--- Records supplied Enclosed Below ---

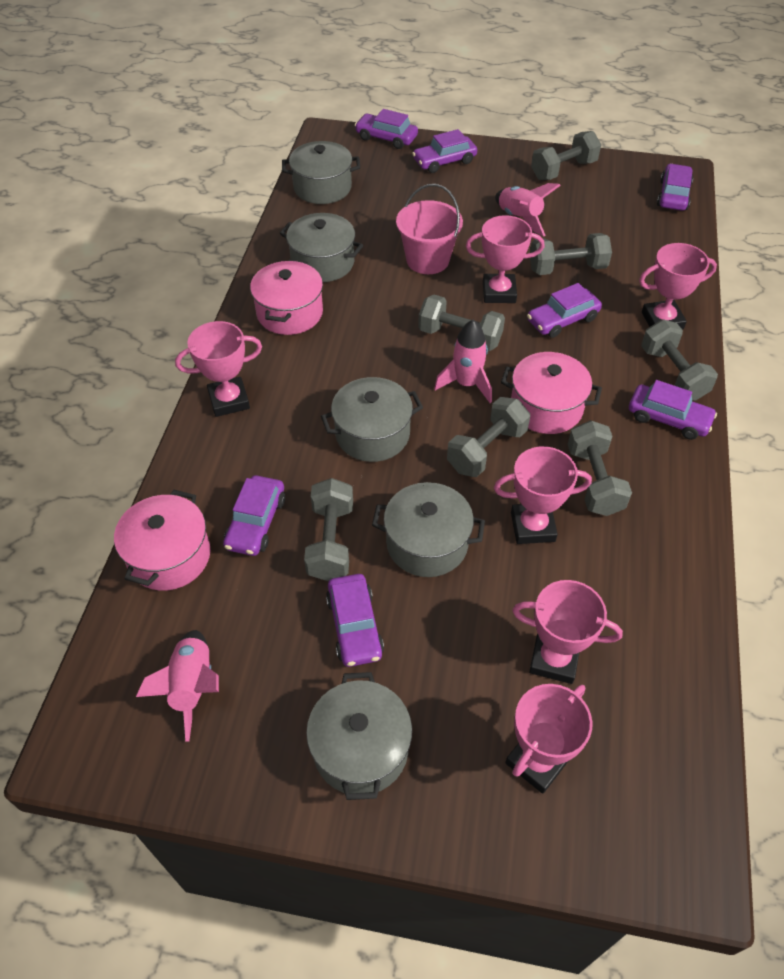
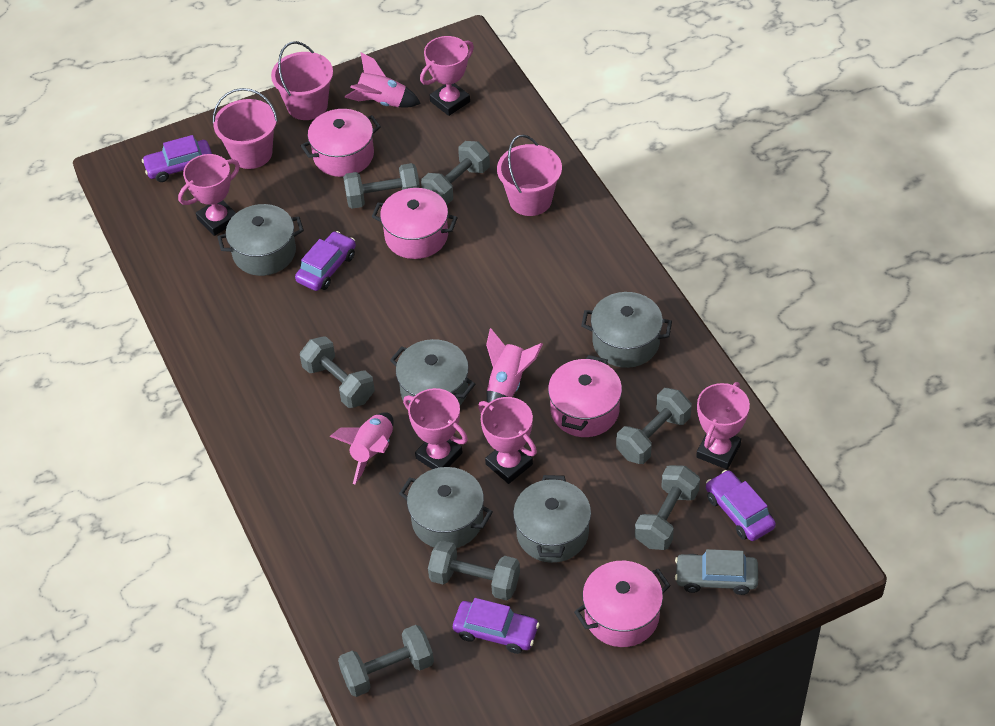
grey car: none = 0 -> [675,549,758,595] = 1
pink bucket: [396,184,463,274] = 1 -> [213,88,278,169] [271,41,333,120] [497,135,562,216] = 3
pink pot: [114,490,210,591] [250,259,323,335] [501,352,602,434] = 3 -> [301,109,381,177] [372,188,458,259] [548,355,622,437] [574,561,671,647] = 4
pink trophy: [175,321,262,417] [466,215,544,303] [494,446,592,544] [505,684,592,794] [512,580,623,684] [639,243,717,330] = 6 -> [178,154,240,236] [403,388,468,469] [420,36,474,116] [478,397,537,484] [696,382,750,469] = 5
purple car: [223,475,285,556] [326,574,384,667] [355,109,418,149] [412,129,477,173] [527,283,602,338] [629,380,717,440] [657,164,693,211] = 7 -> [142,135,212,182] [295,231,356,291] [453,598,540,654] [706,470,776,541] = 4

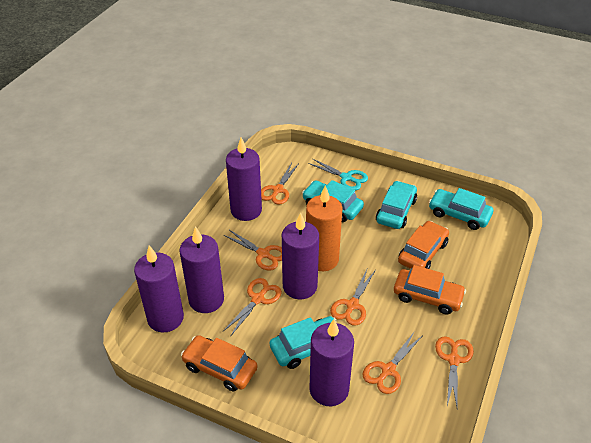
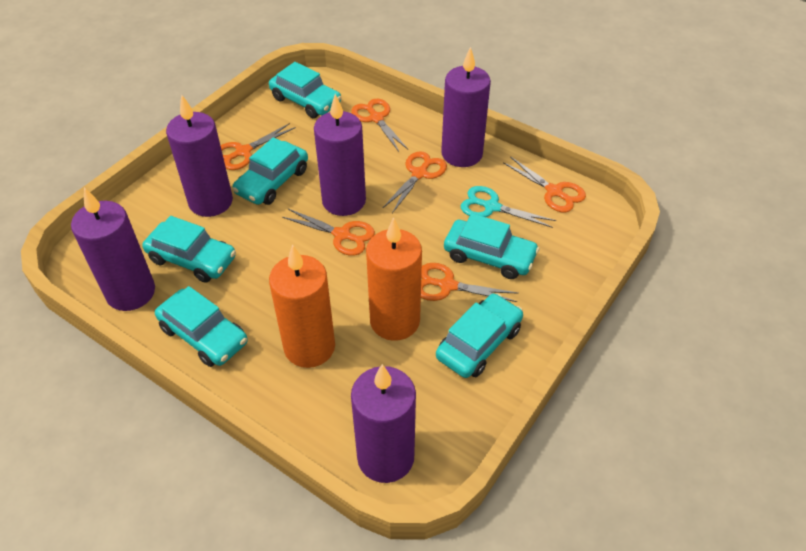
orange candle: [306,185,343,271] = 1 -> [269,245,335,368] [366,217,422,341] = 2
orange car: [181,335,258,392] [394,265,466,315] [398,221,449,269] = 3 -> none = 0
turquoise car: [269,316,337,369] [302,180,364,222] [376,181,417,229] [429,188,493,230] = 4 -> [142,216,236,283] [155,286,248,367] [232,137,308,205] [269,62,342,118] [436,293,523,378] [444,213,540,279] = 6

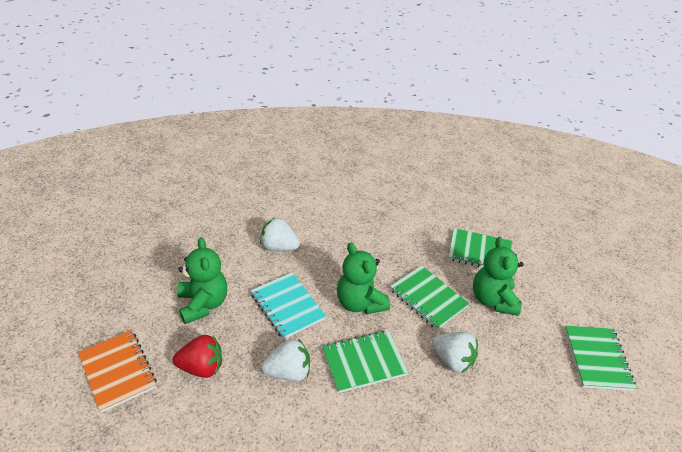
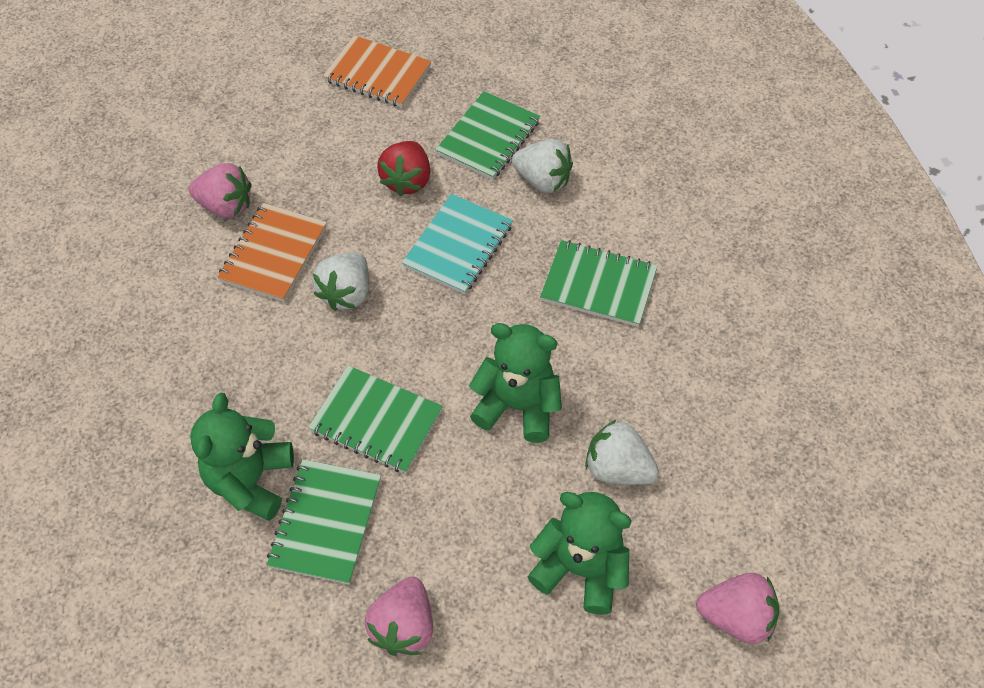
orange notebook: [78,330,157,413] = 1 -> [217,203,327,302] [323,35,431,107] = 2
pink strawberry: none = 0 -> [189,163,251,218] [365,577,433,656] [696,573,779,644] = 3

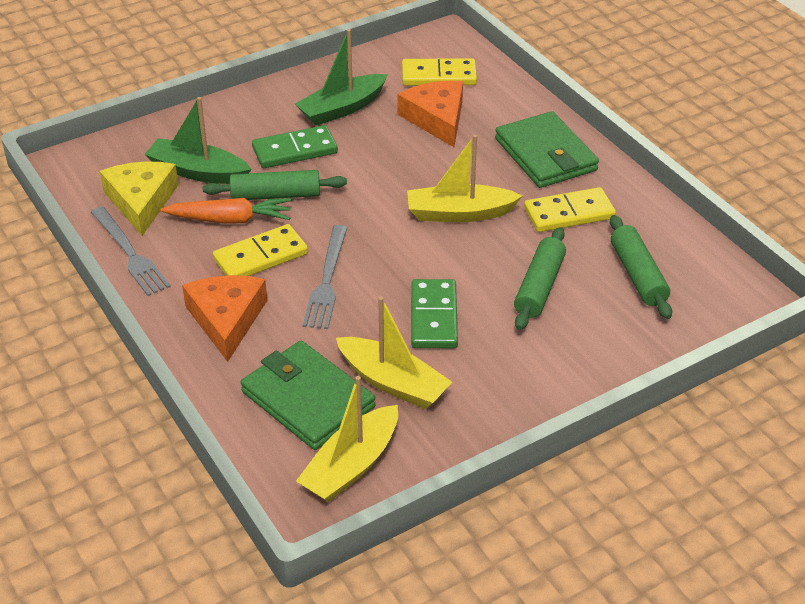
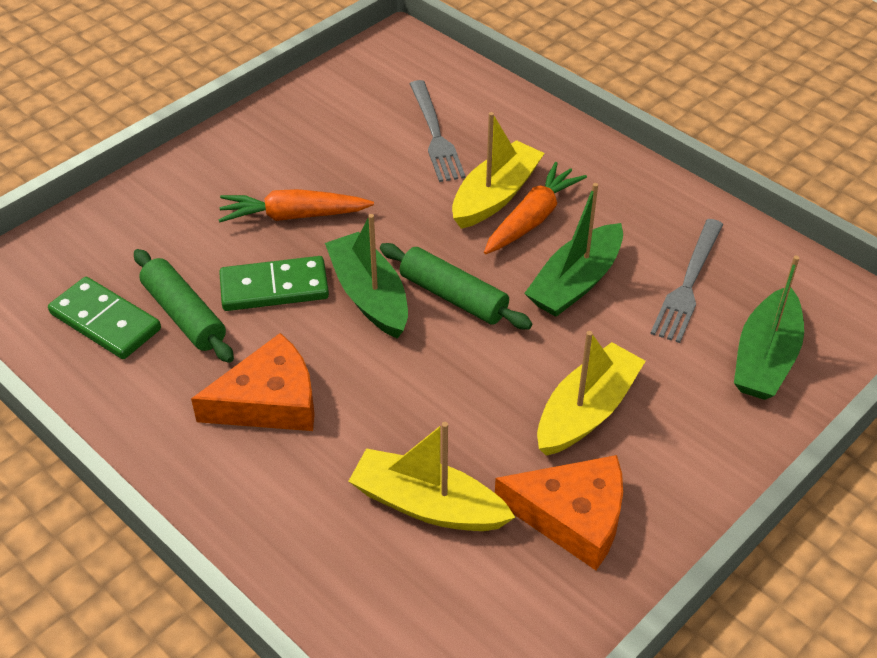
green boat: [144,97,252,184] [295,29,388,126] = 2 -> [325,214,408,339] [524,183,623,317] [734,256,804,400] = 3
green rolling pin: [203,170,347,200] [514,227,566,330] [610,215,672,319] = 3 -> [134,249,234,363] [380,243,532,329] = 2
green wallet: [241,341,375,450] [495,111,599,188] = 2 -> none = 0
orange carrot: [160,198,291,224] = 1 -> [219,189,374,222] [484,162,587,254] = 2
yellow cheese: [100,161,179,236] = 1 -> none = 0
yellow domino: [213,224,308,276] [402,58,477,86] [524,187,616,232] = 3 -> none = 0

--- End of Enclosed Records supplied ---

**Task goal:**
From the first line to the last, repeat the records exactly, leaving out the pictures.

**Output below:**
grey car: none = 0 -> [675,549,758,595] = 1
pink bucket: [396,184,463,274] = 1 -> [213,88,278,169] [271,41,333,120] [497,135,562,216] = 3
pink pot: [114,490,210,591] [250,259,323,335] [501,352,602,434] = 3 -> [301,109,381,177] [372,188,458,259] [548,355,622,437] [574,561,671,647] = 4
pink trophy: [175,321,262,417] [466,215,544,303] [494,446,592,544] [505,684,592,794] [512,580,623,684] [639,243,717,330] = 6 -> [178,154,240,236] [403,388,468,469] [420,36,474,116] [478,397,537,484] [696,382,750,469] = 5
purple car: [223,475,285,556] [326,574,384,667] [355,109,418,149] [412,129,477,173] [527,283,602,338] [629,380,717,440] [657,164,693,211] = 7 -> [142,135,212,182] [295,231,356,291] [453,598,540,654] [706,470,776,541] = 4

orange candle: [306,185,343,271] = 1 -> [269,245,335,368] [366,217,422,341] = 2
orange car: [181,335,258,392] [394,265,466,315] [398,221,449,269] = 3 -> none = 0
turquoise car: [269,316,337,369] [302,180,364,222] [376,181,417,229] [429,188,493,230] = 4 -> [142,216,236,283] [155,286,248,367] [232,137,308,205] [269,62,342,118] [436,293,523,378] [444,213,540,279] = 6

orange notebook: [78,330,157,413] = 1 -> [217,203,327,302] [323,35,431,107] = 2
pink strawberry: none = 0 -> [189,163,251,218] [365,577,433,656] [696,573,779,644] = 3

green boat: [144,97,252,184] [295,29,388,126] = 2 -> [325,214,408,339] [524,183,623,317] [734,256,804,400] = 3
green rolling pin: [203,170,347,200] [514,227,566,330] [610,215,672,319] = 3 -> [134,249,234,363] [380,243,532,329] = 2
green wallet: [241,341,375,450] [495,111,599,188] = 2 -> none = 0
orange carrot: [160,198,291,224] = 1 -> [219,189,374,222] [484,162,587,254] = 2
yellow cheese: [100,161,179,236] = 1 -> none = 0
yellow domino: [213,224,308,276] [402,58,477,86] [524,187,616,232] = 3 -> none = 0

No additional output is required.